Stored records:
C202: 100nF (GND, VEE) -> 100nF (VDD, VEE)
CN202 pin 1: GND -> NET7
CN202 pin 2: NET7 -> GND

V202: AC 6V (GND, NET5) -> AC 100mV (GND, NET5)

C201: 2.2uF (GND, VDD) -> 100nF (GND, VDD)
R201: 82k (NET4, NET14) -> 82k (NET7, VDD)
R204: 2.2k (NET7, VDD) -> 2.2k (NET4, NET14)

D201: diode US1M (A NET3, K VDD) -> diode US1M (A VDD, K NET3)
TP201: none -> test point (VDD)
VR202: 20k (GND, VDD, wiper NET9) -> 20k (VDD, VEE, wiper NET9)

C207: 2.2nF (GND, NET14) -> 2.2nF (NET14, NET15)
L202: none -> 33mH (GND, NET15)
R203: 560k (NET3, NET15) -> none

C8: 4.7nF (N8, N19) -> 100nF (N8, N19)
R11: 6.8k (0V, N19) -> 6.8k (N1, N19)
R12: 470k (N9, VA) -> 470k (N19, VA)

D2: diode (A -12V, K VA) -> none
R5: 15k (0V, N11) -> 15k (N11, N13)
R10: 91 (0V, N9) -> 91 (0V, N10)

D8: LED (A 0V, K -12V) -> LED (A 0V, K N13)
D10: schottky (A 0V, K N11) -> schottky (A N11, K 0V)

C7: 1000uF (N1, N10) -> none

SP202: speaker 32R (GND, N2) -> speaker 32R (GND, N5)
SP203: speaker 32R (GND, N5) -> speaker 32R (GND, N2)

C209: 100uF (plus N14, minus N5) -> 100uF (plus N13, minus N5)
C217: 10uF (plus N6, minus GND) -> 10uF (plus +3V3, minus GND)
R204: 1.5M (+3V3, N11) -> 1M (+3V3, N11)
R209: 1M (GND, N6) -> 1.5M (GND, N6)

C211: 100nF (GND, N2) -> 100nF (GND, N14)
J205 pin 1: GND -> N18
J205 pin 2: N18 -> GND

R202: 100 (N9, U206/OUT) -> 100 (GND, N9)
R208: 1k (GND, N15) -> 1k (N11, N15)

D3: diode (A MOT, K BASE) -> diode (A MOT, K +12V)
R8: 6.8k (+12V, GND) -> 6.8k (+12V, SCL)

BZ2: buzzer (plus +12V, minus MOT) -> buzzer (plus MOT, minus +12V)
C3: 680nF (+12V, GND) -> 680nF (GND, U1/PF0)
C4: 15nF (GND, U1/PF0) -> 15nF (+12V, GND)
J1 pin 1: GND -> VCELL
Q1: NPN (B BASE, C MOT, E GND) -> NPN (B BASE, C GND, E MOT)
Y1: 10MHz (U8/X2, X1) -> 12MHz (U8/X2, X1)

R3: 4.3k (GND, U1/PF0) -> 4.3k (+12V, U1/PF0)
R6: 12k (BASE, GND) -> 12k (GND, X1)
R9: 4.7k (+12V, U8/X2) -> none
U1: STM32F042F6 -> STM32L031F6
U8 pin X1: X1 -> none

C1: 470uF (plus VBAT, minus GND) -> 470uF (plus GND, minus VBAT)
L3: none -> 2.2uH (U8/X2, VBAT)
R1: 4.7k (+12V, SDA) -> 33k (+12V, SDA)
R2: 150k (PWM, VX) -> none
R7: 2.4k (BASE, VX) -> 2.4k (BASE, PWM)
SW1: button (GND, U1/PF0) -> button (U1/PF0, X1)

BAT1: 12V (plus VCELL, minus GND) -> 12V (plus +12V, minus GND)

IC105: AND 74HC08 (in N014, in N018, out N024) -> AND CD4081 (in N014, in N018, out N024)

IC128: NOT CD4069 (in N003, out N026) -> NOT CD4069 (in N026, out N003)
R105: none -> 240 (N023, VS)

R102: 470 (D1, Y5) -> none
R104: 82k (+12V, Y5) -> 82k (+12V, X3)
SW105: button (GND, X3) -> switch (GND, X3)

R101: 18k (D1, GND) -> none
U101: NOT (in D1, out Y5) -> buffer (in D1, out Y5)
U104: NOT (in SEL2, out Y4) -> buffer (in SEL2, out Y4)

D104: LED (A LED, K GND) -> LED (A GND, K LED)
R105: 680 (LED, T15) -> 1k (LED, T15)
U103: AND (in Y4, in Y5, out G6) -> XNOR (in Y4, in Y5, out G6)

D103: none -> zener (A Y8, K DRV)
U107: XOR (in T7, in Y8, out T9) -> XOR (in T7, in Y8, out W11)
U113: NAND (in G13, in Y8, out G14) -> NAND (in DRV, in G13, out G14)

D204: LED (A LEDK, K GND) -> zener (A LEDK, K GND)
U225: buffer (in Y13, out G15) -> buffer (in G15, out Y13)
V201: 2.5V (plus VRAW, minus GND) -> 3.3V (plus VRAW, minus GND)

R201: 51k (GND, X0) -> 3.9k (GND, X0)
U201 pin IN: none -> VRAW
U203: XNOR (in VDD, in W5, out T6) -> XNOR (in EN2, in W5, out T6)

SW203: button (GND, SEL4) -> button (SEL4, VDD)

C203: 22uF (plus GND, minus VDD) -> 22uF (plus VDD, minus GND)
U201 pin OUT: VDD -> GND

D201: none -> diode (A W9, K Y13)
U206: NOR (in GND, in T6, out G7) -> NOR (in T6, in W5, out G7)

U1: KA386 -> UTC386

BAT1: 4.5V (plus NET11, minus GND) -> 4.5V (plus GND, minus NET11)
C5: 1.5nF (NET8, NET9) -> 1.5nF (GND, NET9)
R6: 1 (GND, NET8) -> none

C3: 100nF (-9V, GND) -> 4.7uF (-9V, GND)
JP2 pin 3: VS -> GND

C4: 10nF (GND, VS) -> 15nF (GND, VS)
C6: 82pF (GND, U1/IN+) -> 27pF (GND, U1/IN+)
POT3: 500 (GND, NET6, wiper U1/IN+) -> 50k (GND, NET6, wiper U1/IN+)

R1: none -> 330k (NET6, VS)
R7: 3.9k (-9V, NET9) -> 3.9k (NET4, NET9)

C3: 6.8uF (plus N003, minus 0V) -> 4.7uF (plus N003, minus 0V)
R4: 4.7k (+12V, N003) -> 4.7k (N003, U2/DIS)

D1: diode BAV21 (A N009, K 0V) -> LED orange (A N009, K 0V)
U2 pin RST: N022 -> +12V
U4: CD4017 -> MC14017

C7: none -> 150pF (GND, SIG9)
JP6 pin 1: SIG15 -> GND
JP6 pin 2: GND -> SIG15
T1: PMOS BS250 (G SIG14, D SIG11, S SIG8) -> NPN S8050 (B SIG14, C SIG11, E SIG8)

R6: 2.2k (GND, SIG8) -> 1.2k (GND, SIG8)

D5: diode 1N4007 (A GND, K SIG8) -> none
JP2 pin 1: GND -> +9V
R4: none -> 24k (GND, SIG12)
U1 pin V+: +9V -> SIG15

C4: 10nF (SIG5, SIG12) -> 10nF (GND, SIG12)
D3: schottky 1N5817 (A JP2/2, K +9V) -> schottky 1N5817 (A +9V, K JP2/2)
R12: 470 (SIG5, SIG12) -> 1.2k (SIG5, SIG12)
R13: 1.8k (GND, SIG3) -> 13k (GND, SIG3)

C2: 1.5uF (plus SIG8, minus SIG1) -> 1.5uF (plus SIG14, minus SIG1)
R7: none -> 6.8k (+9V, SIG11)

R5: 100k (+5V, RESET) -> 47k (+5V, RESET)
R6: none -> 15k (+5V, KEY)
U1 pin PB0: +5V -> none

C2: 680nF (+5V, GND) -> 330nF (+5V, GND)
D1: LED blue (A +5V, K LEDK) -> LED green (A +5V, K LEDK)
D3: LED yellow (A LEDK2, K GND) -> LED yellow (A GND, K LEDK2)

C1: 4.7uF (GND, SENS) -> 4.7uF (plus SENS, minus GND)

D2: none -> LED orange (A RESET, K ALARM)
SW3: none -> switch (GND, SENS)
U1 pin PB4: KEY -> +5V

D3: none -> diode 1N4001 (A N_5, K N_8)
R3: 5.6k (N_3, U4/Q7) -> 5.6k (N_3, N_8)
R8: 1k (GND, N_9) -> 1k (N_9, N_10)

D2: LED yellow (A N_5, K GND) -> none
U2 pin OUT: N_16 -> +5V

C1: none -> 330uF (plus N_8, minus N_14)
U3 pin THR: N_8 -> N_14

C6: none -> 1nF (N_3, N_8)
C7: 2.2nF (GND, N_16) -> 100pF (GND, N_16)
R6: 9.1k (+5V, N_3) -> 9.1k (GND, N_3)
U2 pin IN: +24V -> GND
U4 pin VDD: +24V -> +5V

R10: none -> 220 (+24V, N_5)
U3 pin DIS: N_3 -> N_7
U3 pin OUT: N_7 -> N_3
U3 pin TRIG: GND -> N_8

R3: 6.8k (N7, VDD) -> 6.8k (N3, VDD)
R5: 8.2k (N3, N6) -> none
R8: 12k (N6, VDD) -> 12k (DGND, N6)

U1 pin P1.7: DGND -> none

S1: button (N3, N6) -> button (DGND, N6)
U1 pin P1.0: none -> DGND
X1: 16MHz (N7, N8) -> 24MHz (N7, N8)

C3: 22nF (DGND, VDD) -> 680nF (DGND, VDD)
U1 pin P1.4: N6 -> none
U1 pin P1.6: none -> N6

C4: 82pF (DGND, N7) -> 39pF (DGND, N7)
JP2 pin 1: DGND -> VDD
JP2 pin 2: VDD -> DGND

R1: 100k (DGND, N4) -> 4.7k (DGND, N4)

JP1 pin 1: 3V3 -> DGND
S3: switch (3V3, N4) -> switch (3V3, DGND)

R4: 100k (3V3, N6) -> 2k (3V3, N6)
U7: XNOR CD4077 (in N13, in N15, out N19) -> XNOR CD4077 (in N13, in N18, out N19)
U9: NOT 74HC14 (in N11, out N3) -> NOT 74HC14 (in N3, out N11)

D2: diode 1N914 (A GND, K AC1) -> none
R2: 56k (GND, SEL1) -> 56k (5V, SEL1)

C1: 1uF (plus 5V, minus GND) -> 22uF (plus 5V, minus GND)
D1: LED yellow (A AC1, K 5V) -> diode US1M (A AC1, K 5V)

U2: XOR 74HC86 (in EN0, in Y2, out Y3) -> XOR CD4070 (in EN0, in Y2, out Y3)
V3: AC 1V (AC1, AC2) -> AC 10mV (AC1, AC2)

**Assignment:** In the entries above, find the line holding "C4: 10nF (SIG5, SIG12) -> 10nF (GND, SIG12)" and the line holding "C2: 1.5uF (plus", then retype exactly those two lines and every line between them, and nothing else.

**Reply to the task:**
C4: 10nF (SIG5, SIG12) -> 10nF (GND, SIG12)
D3: schottky 1N5817 (A JP2/2, K +9V) -> schottky 1N5817 (A +9V, K JP2/2)
R12: 470 (SIG5, SIG12) -> 1.2k (SIG5, SIG12)
R13: 1.8k (GND, SIG3) -> 13k (GND, SIG3)

C2: 1.5uF (plus SIG8, minus SIG1) -> 1.5uF (plus SIG14, minus SIG1)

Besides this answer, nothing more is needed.